**TASK TO CARRY OUT:**
With no additions or omissions, print the listing that follows.

#####

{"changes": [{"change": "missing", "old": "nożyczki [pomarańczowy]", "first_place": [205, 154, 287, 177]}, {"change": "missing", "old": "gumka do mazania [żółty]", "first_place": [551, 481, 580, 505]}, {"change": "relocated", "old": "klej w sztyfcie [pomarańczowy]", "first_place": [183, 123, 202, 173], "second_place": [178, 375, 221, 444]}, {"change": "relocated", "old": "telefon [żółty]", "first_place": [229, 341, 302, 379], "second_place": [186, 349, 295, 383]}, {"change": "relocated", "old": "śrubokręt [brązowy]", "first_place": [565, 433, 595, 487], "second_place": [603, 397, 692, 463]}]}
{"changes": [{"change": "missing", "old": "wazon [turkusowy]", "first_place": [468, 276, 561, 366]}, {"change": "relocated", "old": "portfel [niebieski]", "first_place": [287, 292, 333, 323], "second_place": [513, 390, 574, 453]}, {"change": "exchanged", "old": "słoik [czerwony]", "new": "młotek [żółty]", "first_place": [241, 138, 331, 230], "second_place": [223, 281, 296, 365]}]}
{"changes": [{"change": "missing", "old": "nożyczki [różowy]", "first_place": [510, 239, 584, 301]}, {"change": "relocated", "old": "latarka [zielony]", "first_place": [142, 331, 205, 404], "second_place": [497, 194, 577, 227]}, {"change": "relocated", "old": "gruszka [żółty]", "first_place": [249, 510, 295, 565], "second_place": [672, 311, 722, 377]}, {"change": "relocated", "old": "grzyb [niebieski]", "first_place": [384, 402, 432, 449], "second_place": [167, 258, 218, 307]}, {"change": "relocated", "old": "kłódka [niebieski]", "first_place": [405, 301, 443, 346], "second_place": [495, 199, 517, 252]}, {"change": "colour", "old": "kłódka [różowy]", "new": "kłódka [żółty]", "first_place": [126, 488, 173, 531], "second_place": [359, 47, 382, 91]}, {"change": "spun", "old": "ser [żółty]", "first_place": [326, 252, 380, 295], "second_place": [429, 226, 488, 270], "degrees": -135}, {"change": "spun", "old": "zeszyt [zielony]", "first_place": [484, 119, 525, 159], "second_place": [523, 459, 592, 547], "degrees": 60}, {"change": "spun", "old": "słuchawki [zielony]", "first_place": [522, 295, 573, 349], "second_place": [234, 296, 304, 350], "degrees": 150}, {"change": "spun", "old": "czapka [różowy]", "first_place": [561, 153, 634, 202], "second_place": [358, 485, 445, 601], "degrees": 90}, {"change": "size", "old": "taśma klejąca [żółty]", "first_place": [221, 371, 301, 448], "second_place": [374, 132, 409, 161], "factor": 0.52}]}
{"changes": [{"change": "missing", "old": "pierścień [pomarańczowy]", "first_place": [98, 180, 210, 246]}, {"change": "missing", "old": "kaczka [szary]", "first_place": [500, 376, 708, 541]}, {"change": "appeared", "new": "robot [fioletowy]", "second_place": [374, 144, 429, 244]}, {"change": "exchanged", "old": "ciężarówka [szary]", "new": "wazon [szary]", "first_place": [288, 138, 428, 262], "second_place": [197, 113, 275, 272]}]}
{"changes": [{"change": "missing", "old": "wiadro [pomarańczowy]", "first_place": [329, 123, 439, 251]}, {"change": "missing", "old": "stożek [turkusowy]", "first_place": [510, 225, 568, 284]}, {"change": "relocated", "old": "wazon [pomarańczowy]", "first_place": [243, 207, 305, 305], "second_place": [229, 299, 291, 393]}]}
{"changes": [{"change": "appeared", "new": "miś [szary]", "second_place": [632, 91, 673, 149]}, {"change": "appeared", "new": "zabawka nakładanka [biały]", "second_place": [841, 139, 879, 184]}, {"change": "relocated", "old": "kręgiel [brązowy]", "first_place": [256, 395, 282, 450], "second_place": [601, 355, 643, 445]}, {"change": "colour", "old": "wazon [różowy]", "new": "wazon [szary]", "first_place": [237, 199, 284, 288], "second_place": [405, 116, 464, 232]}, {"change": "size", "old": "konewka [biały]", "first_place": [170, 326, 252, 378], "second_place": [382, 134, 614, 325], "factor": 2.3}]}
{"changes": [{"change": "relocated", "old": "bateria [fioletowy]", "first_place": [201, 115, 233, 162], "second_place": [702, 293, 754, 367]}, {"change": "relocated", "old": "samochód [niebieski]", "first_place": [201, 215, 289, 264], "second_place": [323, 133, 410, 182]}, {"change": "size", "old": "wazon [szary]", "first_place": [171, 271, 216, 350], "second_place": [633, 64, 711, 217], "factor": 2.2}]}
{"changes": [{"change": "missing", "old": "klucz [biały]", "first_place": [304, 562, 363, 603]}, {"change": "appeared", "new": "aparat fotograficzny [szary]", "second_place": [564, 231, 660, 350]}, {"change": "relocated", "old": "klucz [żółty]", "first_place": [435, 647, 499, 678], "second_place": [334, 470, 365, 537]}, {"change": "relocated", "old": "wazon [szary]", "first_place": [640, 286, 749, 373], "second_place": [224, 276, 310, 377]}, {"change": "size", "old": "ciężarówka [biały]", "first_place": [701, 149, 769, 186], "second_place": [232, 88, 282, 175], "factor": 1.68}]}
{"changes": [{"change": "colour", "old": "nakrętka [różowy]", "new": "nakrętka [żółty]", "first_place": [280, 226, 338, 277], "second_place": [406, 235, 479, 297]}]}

#####

**WRITTEN REPLY:**
{"changes": [{"change": "missing", "old": "nożyczki [pomarańczowy]", "first_place": [205, 154, 287, 177]}, {"change": "missing", "old": "gumka do mazania [żółty]", "first_place": [551, 481, 580, 505]}, {"change": "relocated", "old": "klej w sztyfcie [pomarańczowy]", "first_place": [183, 123, 202, 173], "second_place": [178, 375, 221, 444]}, {"change": "relocated", "old": "telefon [żółty]", "first_place": [229, 341, 302, 379], "second_place": [186, 349, 295, 383]}, {"change": "relocated", "old": "śrubokręt [brązowy]", "first_place": [565, 433, 595, 487], "second_place": [603, 397, 692, 463]}]}
{"changes": [{"change": "missing", "old": "wazon [turkusowy]", "first_place": [468, 276, 561, 366]}, {"change": "relocated", "old": "portfel [niebieski]", "first_place": [287, 292, 333, 323], "second_place": [513, 390, 574, 453]}, {"change": "exchanged", "old": "słoik [czerwony]", "new": "młotek [żółty]", "first_place": [241, 138, 331, 230], "second_place": [223, 281, 296, 365]}]}
{"changes": [{"change": "missing", "old": "nożyczki [różowy]", "first_place": [510, 239, 584, 301]}, {"change": "relocated", "old": "latarka [zielony]", "first_place": [142, 331, 205, 404], "second_place": [497, 194, 577, 227]}, {"change": "relocated", "old": "gruszka [żółty]", "first_place": [249, 510, 295, 565], "second_place": [672, 311, 722, 377]}, {"change": "relocated", "old": "grzyb [niebieski]", "first_place": [384, 402, 432, 449], "second_place": [167, 258, 218, 307]}, {"change": "relocated", "old": "kłódka [niebieski]", "first_place": [405, 301, 443, 346], "second_place": [495, 199, 517, 252]}, {"change": "colour", "old": "kłódka [różowy]", "new": "kłódka [żółty]", "first_place": [126, 488, 173, 531], "second_place": [359, 47, 382, 91]}, {"change": "spun", "old": "ser [żółty]", "first_place": [326, 252, 380, 295], "second_place": [429, 226, 488, 270], "degrees": -135}, {"change": "spun", "old": "zeszyt [zielony]", "first_place": [484, 119, 525, 159], "second_place": [523, 459, 592, 547], "degrees": 60}, {"change": "spun", "old": "słuchawki [zielony]", "first_place": [522, 295, 573, 349], "second_place": [234, 296, 304, 350], "degrees": 150}, {"change": "spun", "old": "czapka [różowy]", "first_place": [561, 153, 634, 202], "second_place": [358, 485, 445, 601], "degrees": 90}, {"change": "size", "old": "taśma klejąca [żółty]", "first_place": [221, 371, 301, 448], "second_place": [374, 132, 409, 161], "factor": 0.52}]}
{"changes": [{"change": "missing", "old": "pierścień [pomarańczowy]", "first_place": [98, 180, 210, 246]}, {"change": "missing", "old": "kaczka [szary]", "first_place": [500, 376, 708, 541]}, {"change": "appeared", "new": "robot [fioletowy]", "second_place": [374, 144, 429, 244]}, {"change": "exchanged", "old": "ciężarówka [szary]", "new": "wazon [szary]", "first_place": [288, 138, 428, 262], "second_place": [197, 113, 275, 272]}]}
{"changes": [{"change": "missing", "old": "wiadro [pomarańczowy]", "first_place": [329, 123, 439, 251]}, {"change": "missing", "old": "stożek [turkusowy]", "first_place": [510, 225, 568, 284]}, {"change": "relocated", "old": "wazon [pomarańczowy]", "first_place": [243, 207, 305, 305], "second_place": [229, 299, 291, 393]}]}
{"changes": [{"change": "appeared", "new": "miś [szary]", "second_place": [632, 91, 673, 149]}, {"change": "appeared", "new": "zabawka nakładanka [biały]", "second_place": [841, 139, 879, 184]}, {"change": "relocated", "old": "kręgiel [brązowy]", "first_place": [256, 395, 282, 450], "second_place": [601, 355, 643, 445]}, {"change": "colour", "old": "wazon [różowy]", "new": "wazon [szary]", "first_place": [237, 199, 284, 288], "second_place": [405, 116, 464, 232]}, {"change": "size", "old": "konewka [biały]", "first_place": [170, 326, 252, 378], "second_place": [382, 134, 614, 325], "factor": 2.3}]}
{"changes": [{"change": "relocated", "old": "bateria [fioletowy]", "first_place": [201, 115, 233, 162], "second_place": [702, 293, 754, 367]}, {"change": "relocated", "old": "samochód [niebieski]", "first_place": [201, 215, 289, 264], "second_place": [323, 133, 410, 182]}, {"change": "size", "old": "wazon [szary]", "first_place": [171, 271, 216, 350], "second_place": [633, 64, 711, 217], "factor": 2.2}]}
{"changes": [{"change": "missing", "old": "klucz [biały]", "first_place": [304, 562, 363, 603]}, {"change": "appeared", "new": "aparat fotograficzny [szary]", "second_place": [564, 231, 660, 350]}, {"change": "relocated", "old": "klucz [żółty]", "first_place": [435, 647, 499, 678], "second_place": [334, 470, 365, 537]}, {"change": "relocated", "old": "wazon [szary]", "first_place": [640, 286, 749, 373], "second_place": [224, 276, 310, 377]}, {"change": "size", "old": "ciężarówka [biały]", "first_place": [701, 149, 769, 186], "second_place": [232, 88, 282, 175], "factor": 1.68}]}
{"changes": [{"change": "colour", "old": "nakrętka [różowy]", "new": "nakrętka [żółty]", "first_place": [280, 226, 338, 277], "second_place": [406, 235, 479, 297]}]}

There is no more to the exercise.